**Given information**.
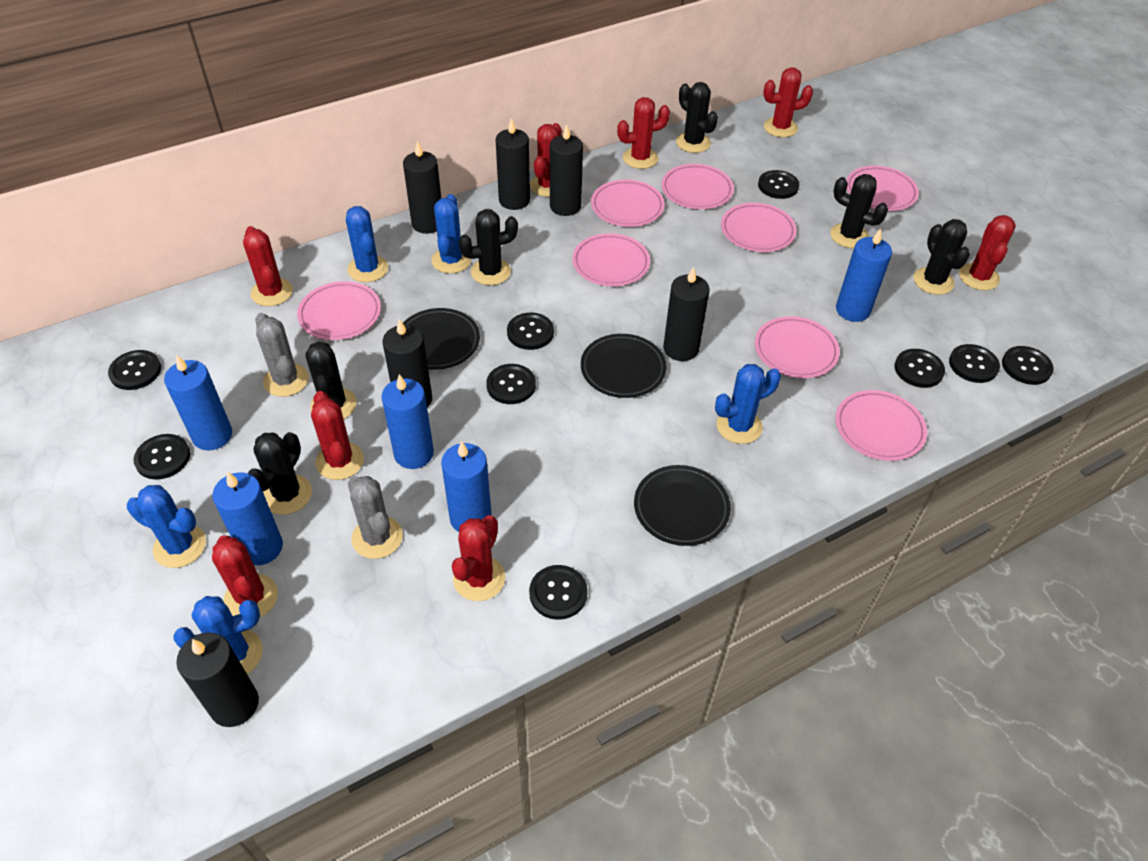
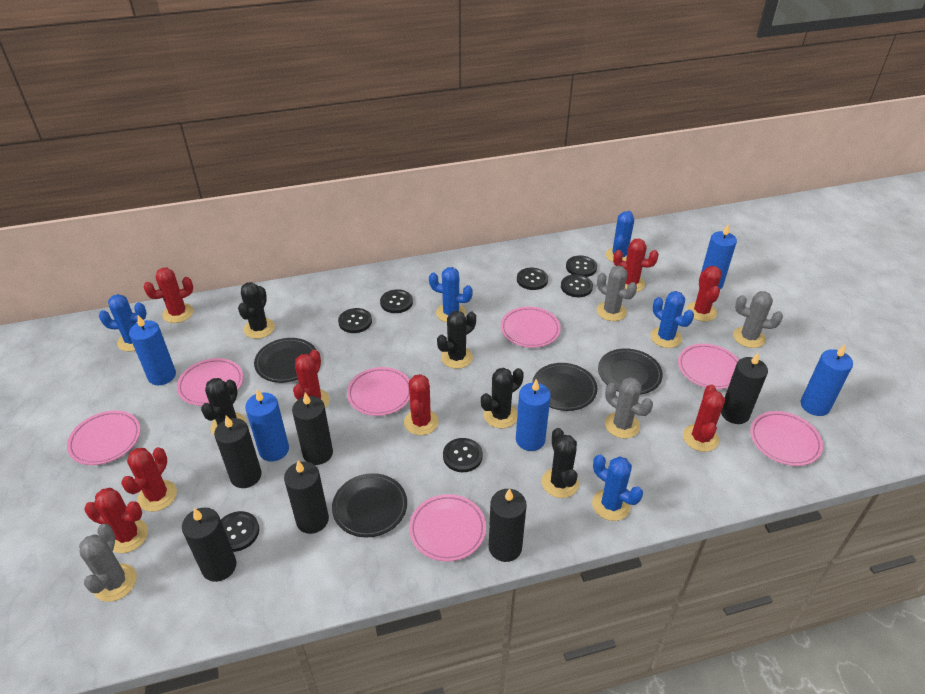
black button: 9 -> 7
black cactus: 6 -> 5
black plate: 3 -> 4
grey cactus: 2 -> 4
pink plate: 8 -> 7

**Action item**. Would you please set down the data above again exactly, without its pictures?

**Task output**.
black button: 9 -> 7
black cactus: 6 -> 5
black plate: 3 -> 4
grey cactus: 2 -> 4
pink plate: 8 -> 7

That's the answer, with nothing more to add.